Directions:
Each line in the entries below that contains the word "left" counts once. Report how many there are and nothing more.

Exercise materials:

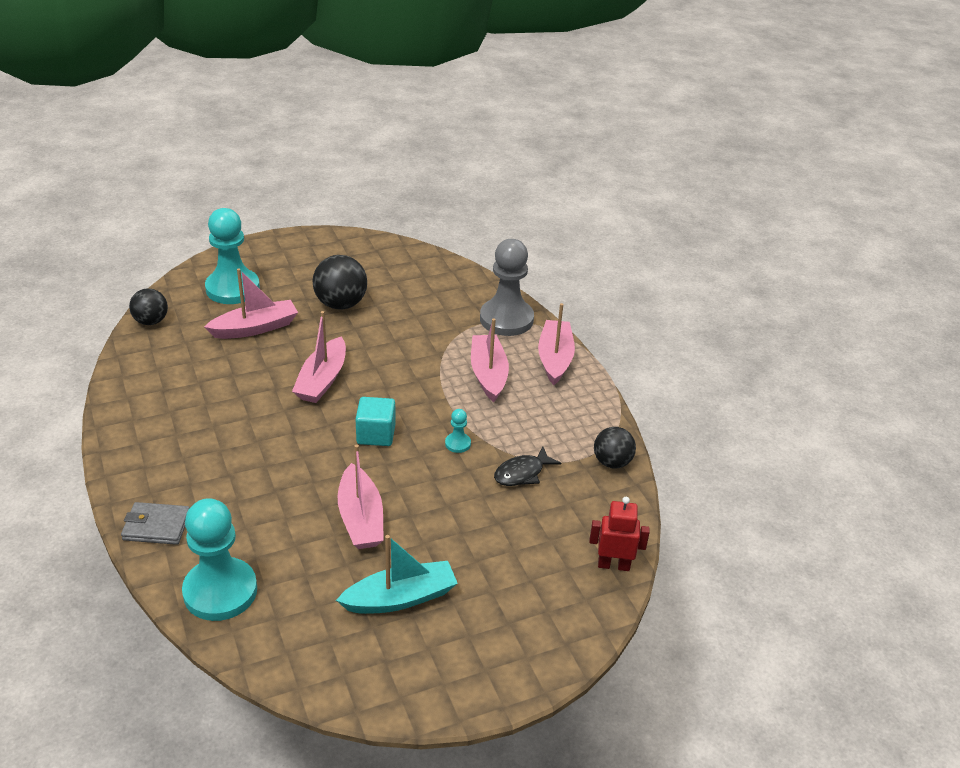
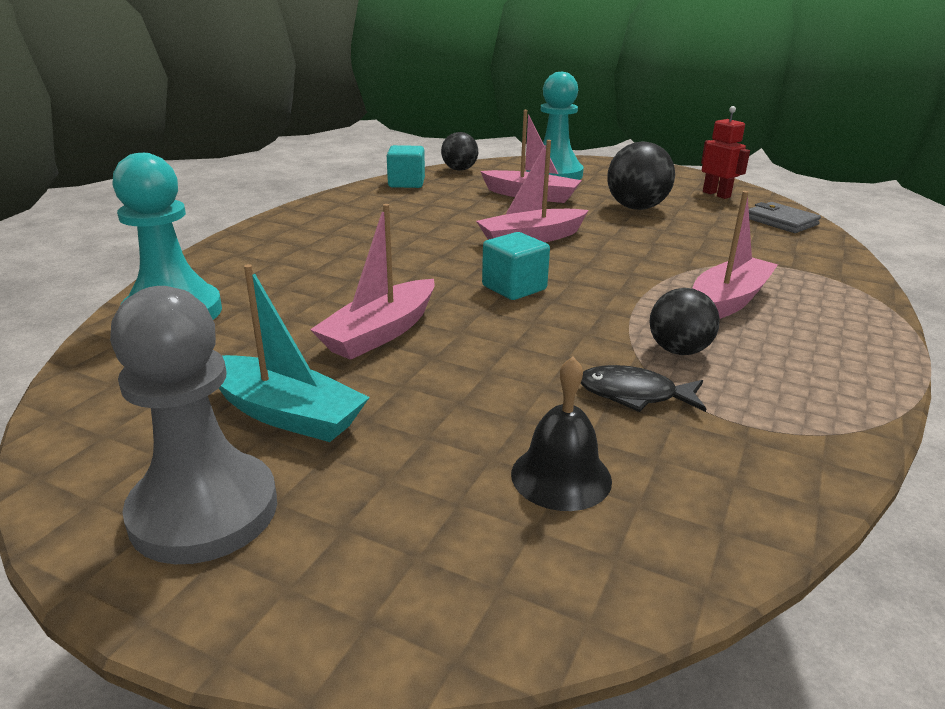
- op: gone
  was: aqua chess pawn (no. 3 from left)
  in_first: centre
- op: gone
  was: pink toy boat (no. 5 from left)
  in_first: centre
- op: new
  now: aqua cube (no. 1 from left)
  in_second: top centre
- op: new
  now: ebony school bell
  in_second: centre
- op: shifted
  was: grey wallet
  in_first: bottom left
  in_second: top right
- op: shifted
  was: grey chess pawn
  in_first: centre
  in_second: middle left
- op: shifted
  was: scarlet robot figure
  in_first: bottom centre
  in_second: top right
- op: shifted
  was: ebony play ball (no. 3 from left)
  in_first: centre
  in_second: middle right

Task output:
6